**The task**
When duplicating the records beneath this instruction, omit every picture and keep all else exact.

■ ■ ■ ■

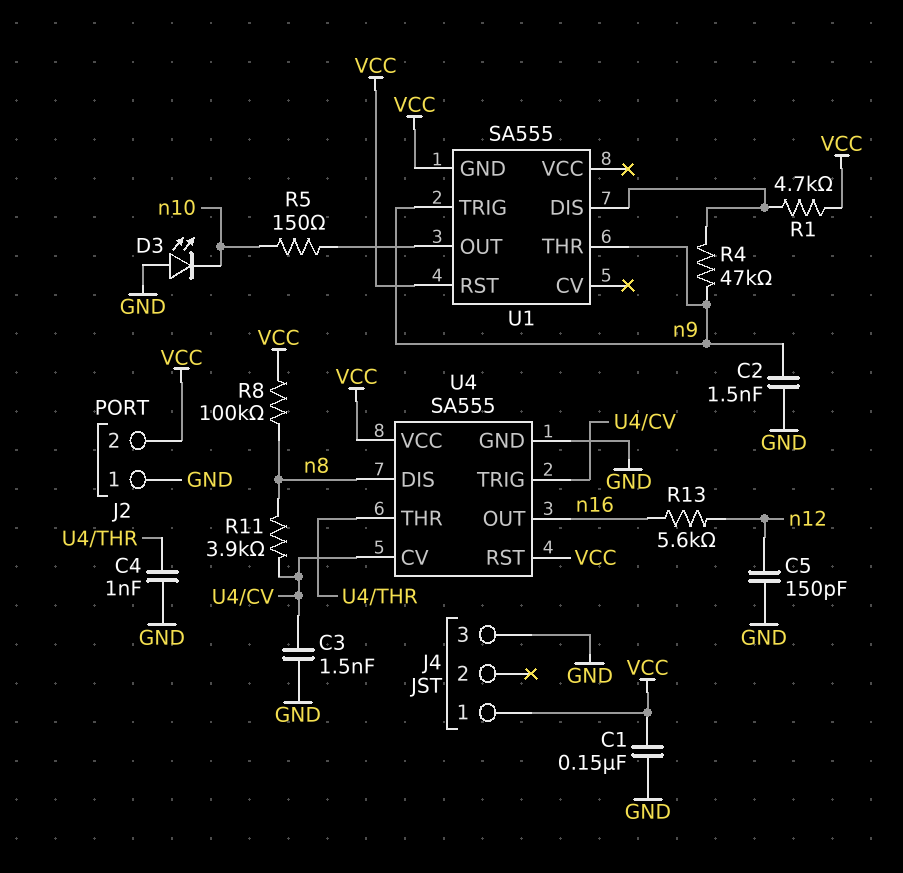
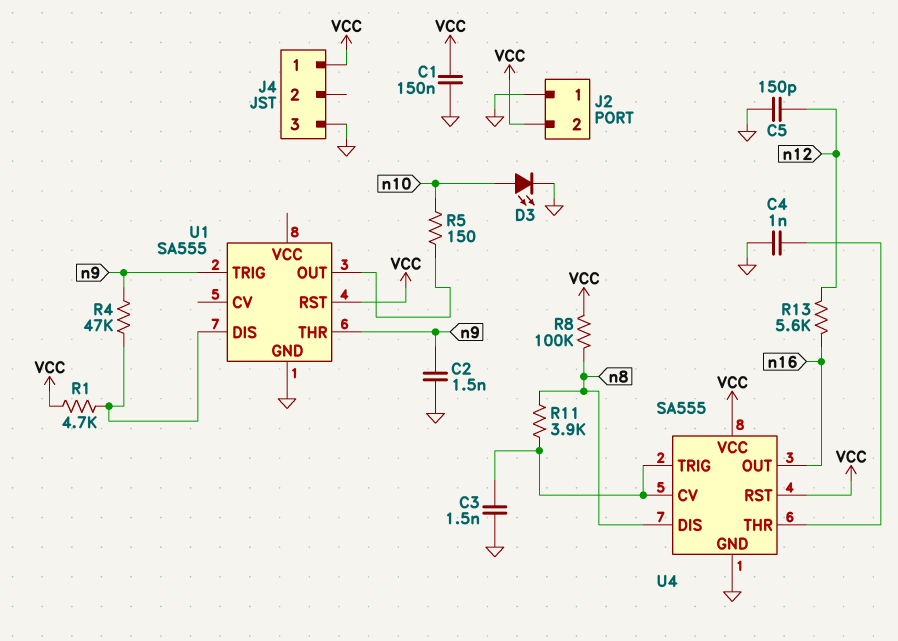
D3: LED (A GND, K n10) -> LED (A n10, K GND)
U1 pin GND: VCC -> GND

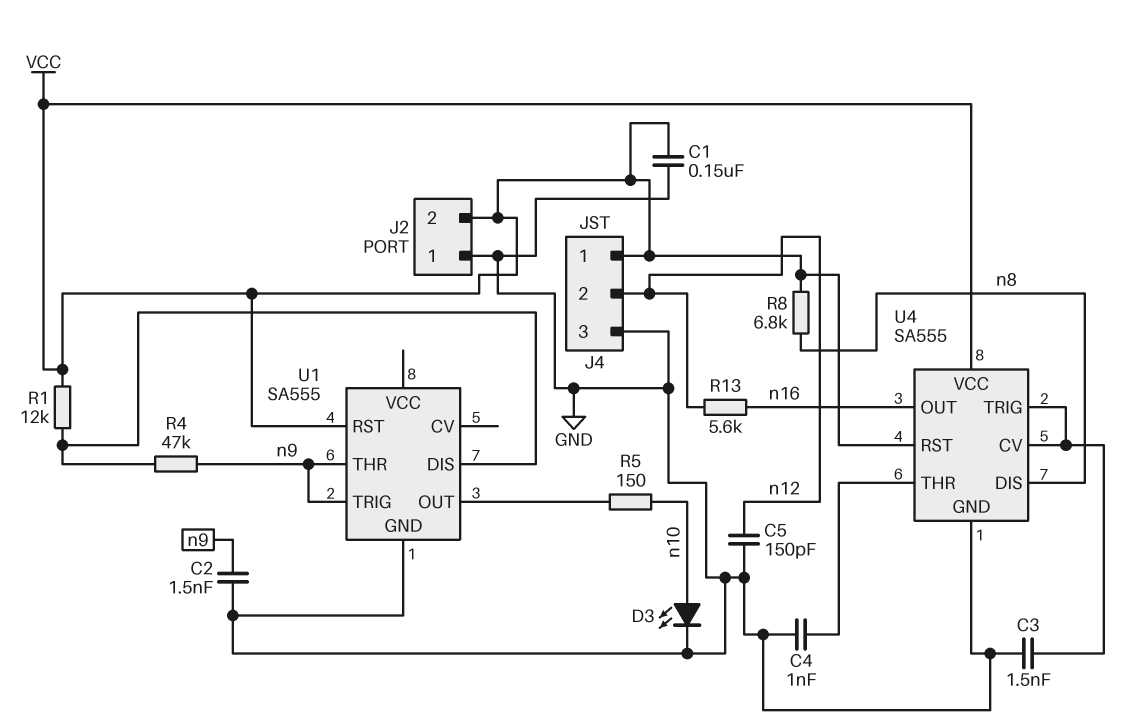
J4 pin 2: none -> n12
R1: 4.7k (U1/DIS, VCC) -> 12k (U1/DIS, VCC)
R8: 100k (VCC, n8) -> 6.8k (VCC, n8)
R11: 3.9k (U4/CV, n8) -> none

■ ■ ■ ■

**Written solution**
D3: LED (A GND, K n10) -> LED (A n10, K GND)
U1 pin GND: VCC -> GND

J4 pin 2: none -> n12
R1: 4.7k (U1/DIS, VCC) -> 12k (U1/DIS, VCC)
R8: 100k (VCC, n8) -> 6.8k (VCC, n8)
R11: 3.9k (U4/CV, n8) -> none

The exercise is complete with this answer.